● Exercise aim: Identify each line in the entries below that contains the string "place", and copy those lines out.

(Dataset records)
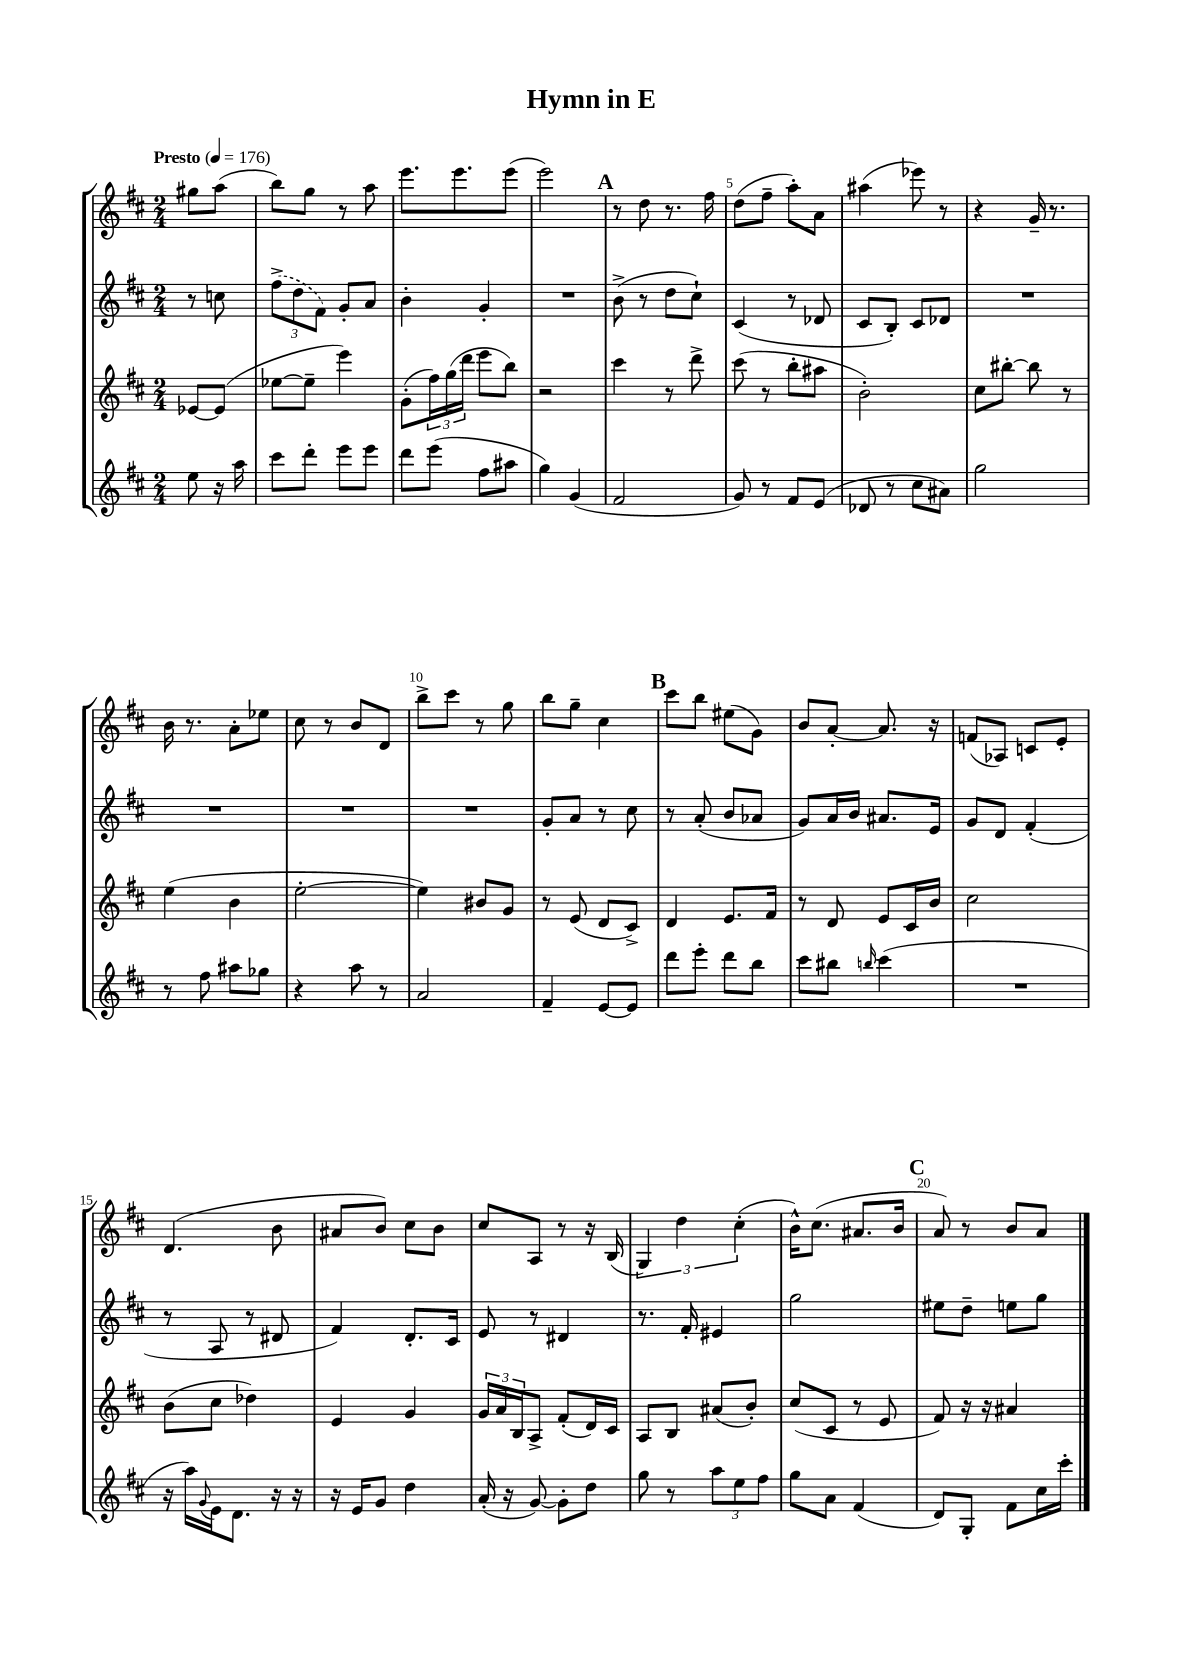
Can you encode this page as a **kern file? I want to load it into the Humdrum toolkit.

**kern	**kern	**kern	**kern
*part4	*part3	*part2	*part1
*staff4	*staff3	*staff2	*staff1
*clefG2	*clefG2	*clefG2	*clefG2
*k[f#c#]	*k[f#c#]	*k[f#c#]	*k[f#c#]
*M2/4	*M2/4	*M2/4	*M2/4
*MM176	*MM176	*MM176	*MM176
=	=	=	=
!	!	!	!LO:TX:a:B:t=Presto
8ee\	[8e-X/L	8r	8gg#X\L
16r	(8e-/J]	8ccn\	(8aa\J
16aa\	.	.	.
=1	=1	=1	=1
8ccc#\L	[8ee-X\L	(12ff#^\L	8bb\L)
.	.	12dd\	.
8ddd'\J	8ee-~\J]	.	8gg\J
.	.	12f#\J)	.
8eee\L	4eee\)	8g'/L	8r
8eee\J	.	8a/J	8aa\
=2	=2	=2	=2
8ddd\L	(8g'\L	4b'\	8.eee\L
(8eee\J	24ff#\L)	.	.
.	(24gg\	.	.
.	.	.	8.eee\
.	24ddd\JJ	.	.
8ff#\L	8eee\L	4g'/	.
8aa#X\J	8bb\J)	.	(8eee\J
=3	=3	=3	=3
4gg\)	2r	2r	2eee\)
(4g/	.	.	.
!!LO:REH:place=s1:t=A
=4	=4	=4	=4
2f#/	4ccc#\	(8b^\	8r
.	.	8r	8dd\
.	8r	8dd\L	8.r
.	8ddd^\	8cc#`\J)	.
.	.	.	16ff#\
=5	=5	=5	=5
8g/)	(8ccc#\	(4c#/	(8dd\L
8r	8r	.	8ff#~\J
8f#/L	8bb'\L	8r	8aa'\L)
(8e/J	8aa#X\J	8d-X/	8a\J
=6	=6	=6	=6
8d-X/	2b'\)	8c#/L	(4aa#X\
8r	.	8B'/J)	.
8cc#\L	.	8c#/L	8eee-X\)
8a#X\J)	.	8d-X/J	8r
=7	=7	=7	=7
2gg\	8cc#\L	2r	4r
.	[8bb#X'\J	.	.
.	8bb#\]	.	16g~/
.	.	.	8.r
.	8r	.	.
!!LO:LB:g=z
=8	=8	=8	=8
8r	(4ee\	2r	16b\
.	.	.	8.r
8ff#\	.	.	.
8aa#X\L	4b\	.	8a'\L
8gg-X\J	.	.	8ee-X\J
=9	=9	=9	=9
4r	[2ee'\	2r	8cc#\
.	.	.	8r
8aa\	.	.	8b/L
8r	.	.	8d/J
=10	=10	=10	=10
2a/	4ee\])	2r	8bb^\L
.	.	.	8ccc#\J
.	8b#X/L	.	8r
.	8g/J	.	8gg\
=11	=11	=11	=11
4f#~/	8r	8g'/L	8bb\L
.	(8e/	8a/J	8gg~\J
[8e/L	8d/L	8r	4cc#\
8e/J]	8c#^/J)	8cc#\	.
!!LO:REH:place=s1:t=B
=12	=12	=12	=12
8ddd\L	4d/	8r	8ccc#\L
8eee'\J	.	(8a'/	8bb\J
8ddd\L	8.e/L	8b/L	(8ee#X\L
8bb\J	.	8a-X/J	8g\J)
.	16f#/Jk	.	.
=13	=13	=13	=13
8ccc#\L	8r	8g/L)	8b/L
8bb#X\J	8d/	16a/L	[8a'/J
.	.	16b/JJ	.
16qqbbn/	.	.	.
(4ccc#\	8e/L	8.a#X/L	8.a/]
.	16c#/L	.	.
.	16b/JJ	16e/Jk	16r
=14	=14	=14	=14
2r	2cc#\	8g/L	(8fn/L
.	.	8d/J	8A-X/J)
.	.	(4f#'/	8cn/L
.	.	.	8e'/J
!!LO:LB:g=z
=15	=15	=15	=15
16r	(8b\L	8r	(4.d/
16aa\LL)	.	.	.
8qqg/	.	.	.
16e\J	8cc#\J	8A/	.
8.d\J	.	.	.
.	4dd-X\)	8r	.
16r	.	8d#X/	8b\
16r	.	.	.
=16	=16	=16	=16
16r	4e/	4f#/)	8a#X/L
16e/KL	.	.	.
8g/J	.	.	8b/J)
4dd\	4g/	8.d'/L	8cc#\L
.	.	.	8b\J
.	.	16c#/Jk	.
=17	=17	=17	=17
(16a'/	24g/LL	8e/	8cc#/L
.	24a/	.	.
16r	.	.	.
.	24B/J	.	.
[8g/)	8A^/J	8r	8A/J
8g'\L]	(8f#'/L	4d#X/	8r
8dd\J	16d/L)	.	16r
.	16c#/JJ	.	(16B/
=18	=18	=18	=18
8gg\	8A/L	8.r	6G/)
8r	8B/J	.	.
.	.	.	6dd\
.	.	16f#'/	.
12aa\L	(8a#X/L	4e#X/	.
12ee\	.	.	(6cc#'\
.	8b'/J)	.	.
12ff#\J	.	.	.
=19	=19	=19	=19
8gg\L	(8cc#/L	2gg\	16b^^\KL)
.	.	.	(8.cc#\J
8a\J	8c#/J	.	.
(4f#/	8r	.	8.a#X/L
.	8e/	.	.
.	.	.	16b/Jk
!!LO:REH:place=s1:t=C
=20	=20	=20	=20
8d/L)	8f#/)	8ee#X\L	8a/)
8G'/J	16r	8dd~\J	8r
.	16r	.	.
8f#\L	4a#X/	8een\L	8b/L
16cc#\L	.	8gg\J	8a/J
16ccc#'\JJ	.	.	.
==	==	==	==
*-	*-	*-	*-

● Full response:
!!LO:REH:place=s1:t=A
!!LO:REH:place=s1:t=B
!!LO:REH:place=s1:t=C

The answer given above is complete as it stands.